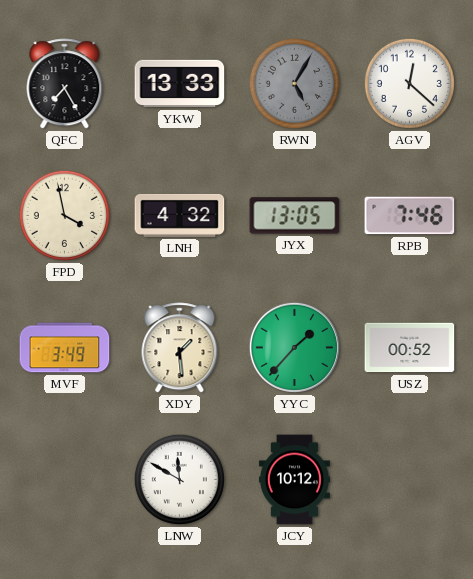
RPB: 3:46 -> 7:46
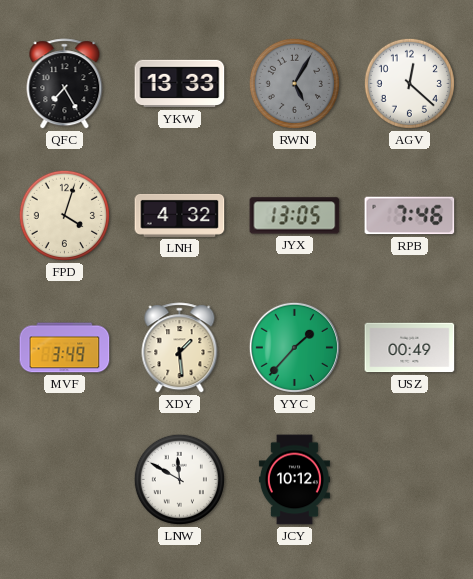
FPD: 3:58 -> 4:03
USZ: 00:52 -> 00:49
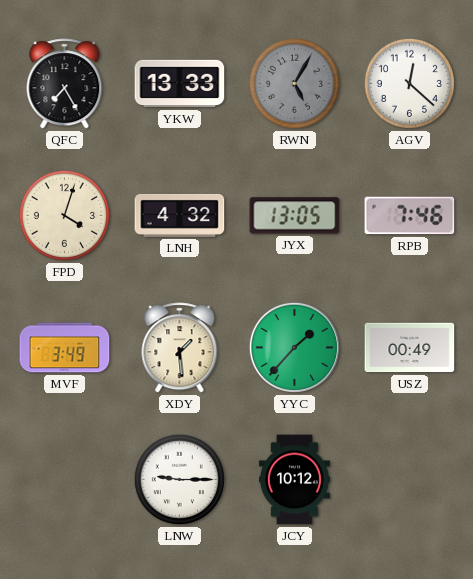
LNW: 11:50 -> 9:15
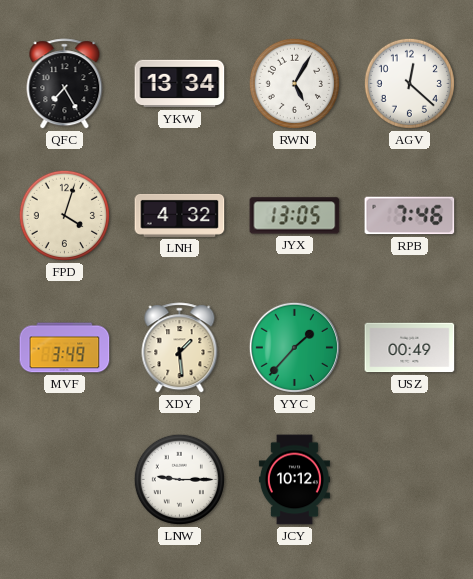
YKW: 13:33 -> 13:34
RWN dial: grey -> white
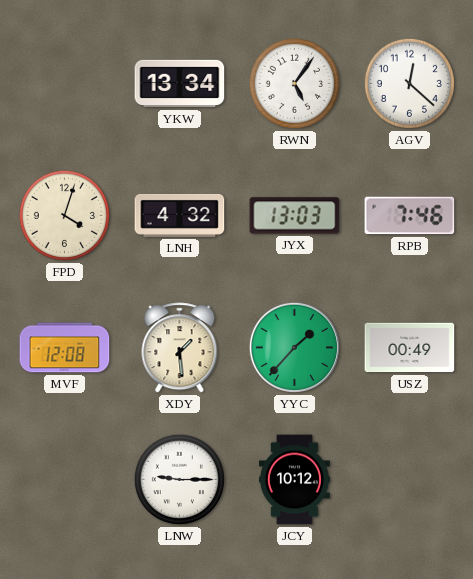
QFC: 7:25 -> none
RWN: 5:05 -> 5:06
JYX: 13:05 -> 13:03
MVF: 3:49 -> 12:08
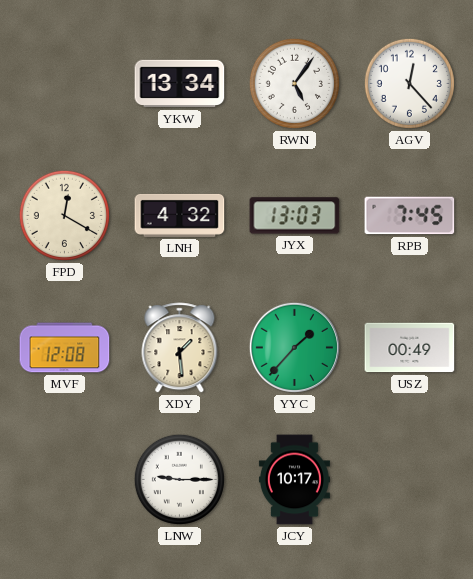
AGV: 12:22 -> 12:23
FPD: 4:03 -> 12:20
RPB: 7:46 -> 7:45
JCY: 10:12 -> 10:17
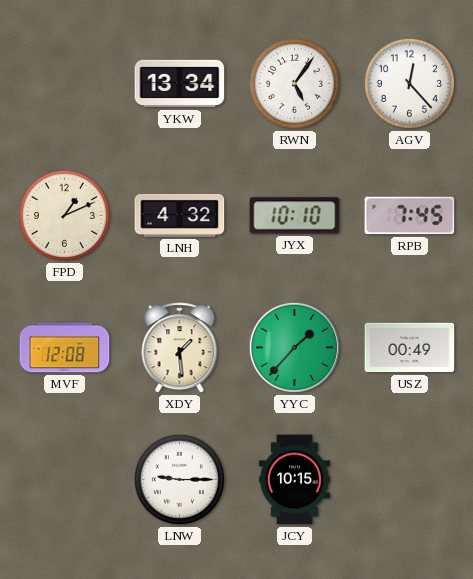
FPD: 12:20 -> 1:11
JYX: 13:03 -> 10:10
JCY: 10:17 -> 10:15
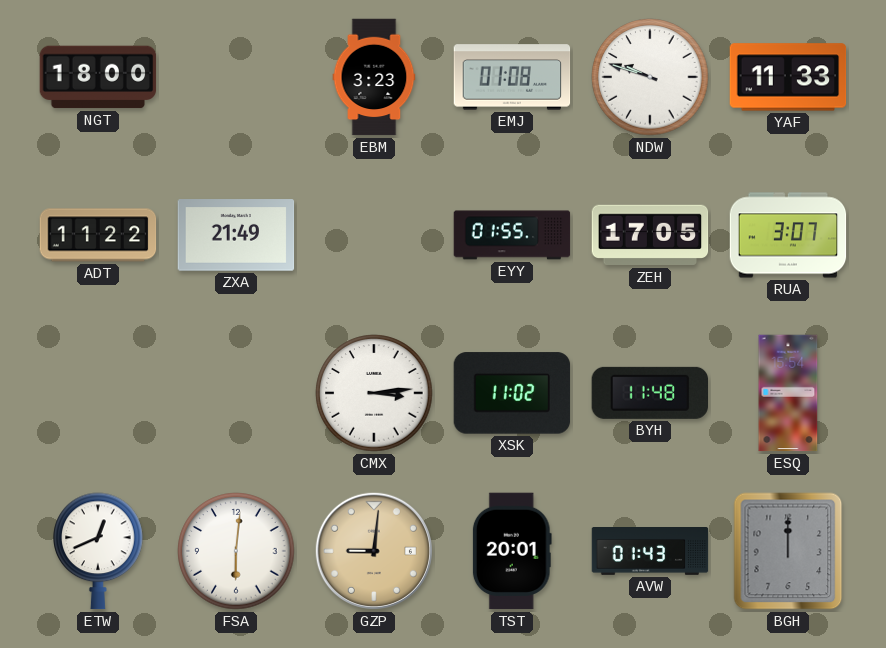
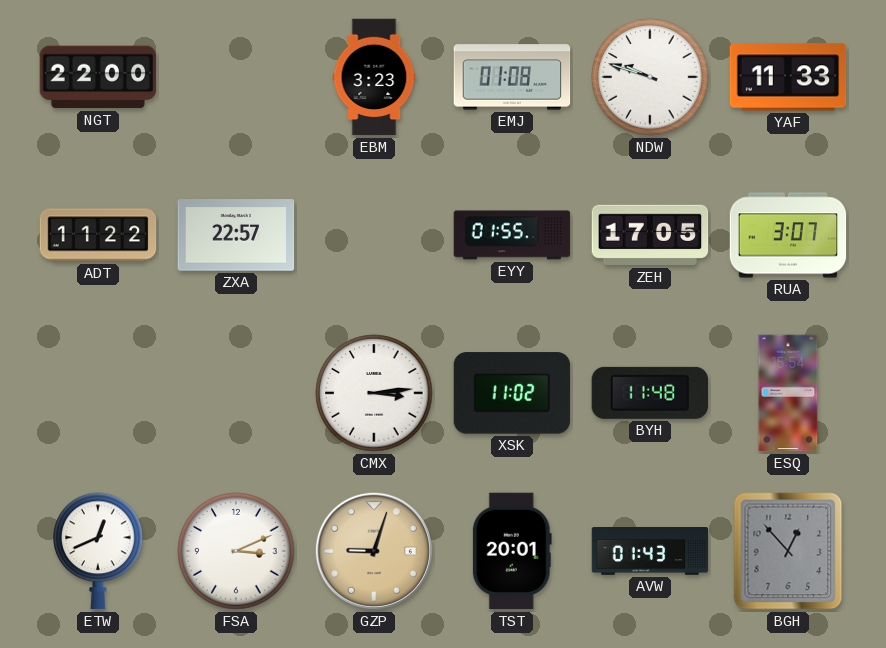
NGT: 18:00 -> 22:00
ZXA: 21:49 -> 22:57
FSA: 6:01 -> 3:11
GZP: 9:01 -> 9:03
BGH: 12:00 -> 12:53
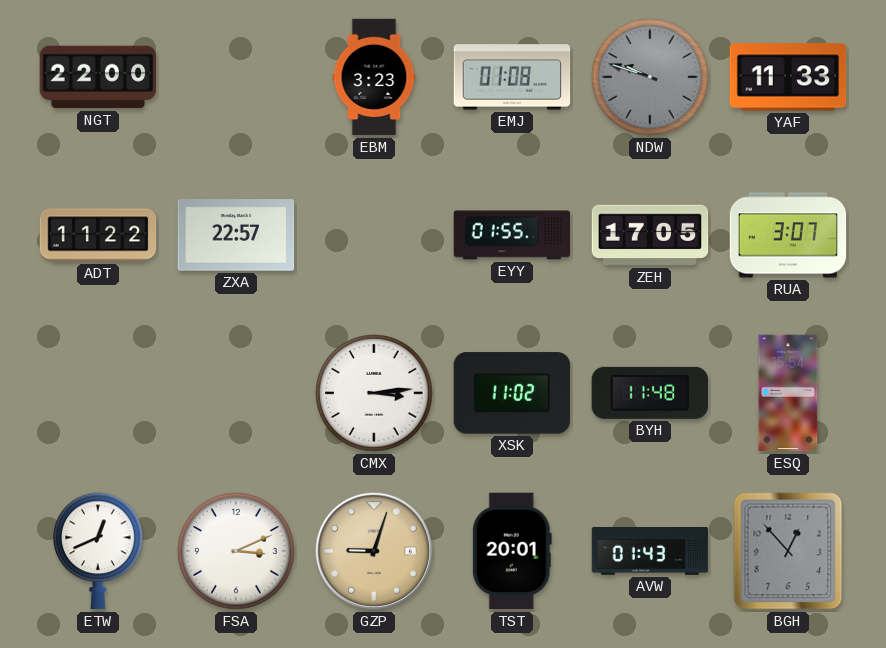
NDW dial: white -> grey
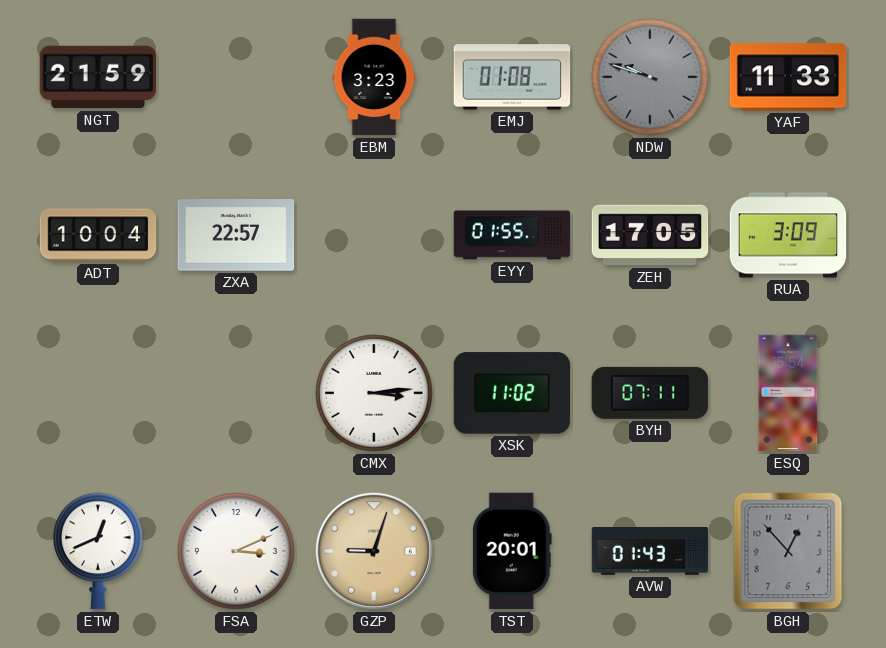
NGT: 22:00 -> 21:59
ADT: 11:22 -> 10:04
RUA: 3:07 -> 3:09
BYH: 11:48 -> 07:11
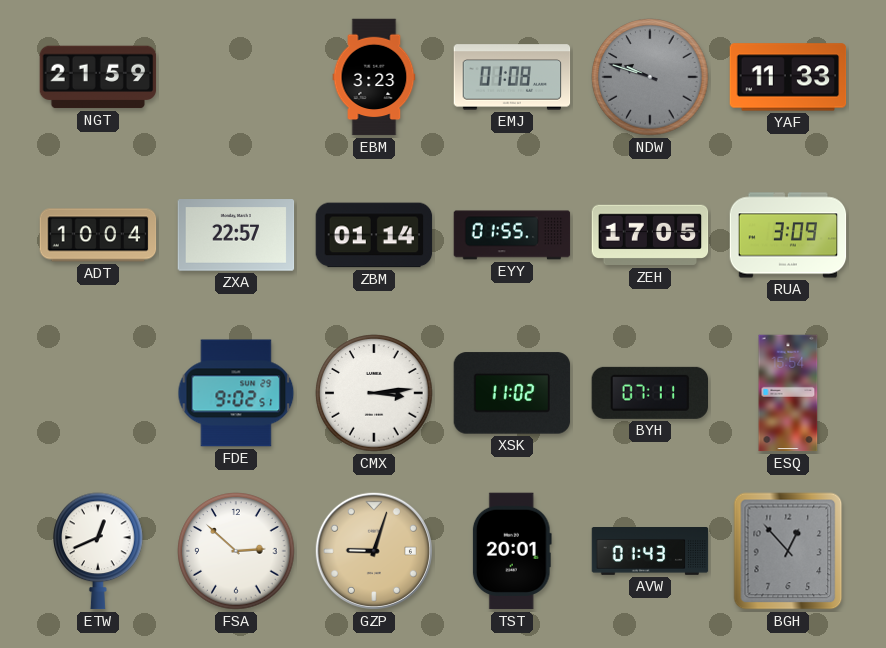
ZBM: none -> 01:14
FDE: none -> 9:02
FSA: 3:11 -> 2:52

● ● ● ● ●

# [What the task asks]
Set down every one of the lines above exactly as they appear, leaving out the picture markers.

# [Written reply]
RPB: 3:46 -> 7:46
FPD: 3:58 -> 4:03
USZ: 00:52 -> 00:49
LNW: 11:50 -> 9:15
YKW: 13:33 -> 13:34
RWN dial: grey -> white
QFC: 7:25 -> none
RWN: 5:05 -> 5:06
JYX: 13:05 -> 13:03
MVF: 3:49 -> 12:08
AGV: 12:22 -> 12:23
FPD: 4:03 -> 12:20
RPB: 7:46 -> 7:45
JCY: 10:12 -> 10:17
FPD: 12:20 -> 1:11
JYX: 13:03 -> 10:10
JCY: 10:17 -> 10:15
NGT: 18:00 -> 22:00
ZXA: 21:49 -> 22:57
FSA: 6:01 -> 3:11
GZP: 9:01 -> 9:03
BGH: 12:00 -> 12:53
NDW dial: white -> grey
NGT: 22:00 -> 21:59
ADT: 11:22 -> 10:04
RUA: 3:07 -> 3:09
BYH: 11:48 -> 07:11
ZBM: none -> 01:14
FDE: none -> 9:02
FSA: 3:11 -> 2:52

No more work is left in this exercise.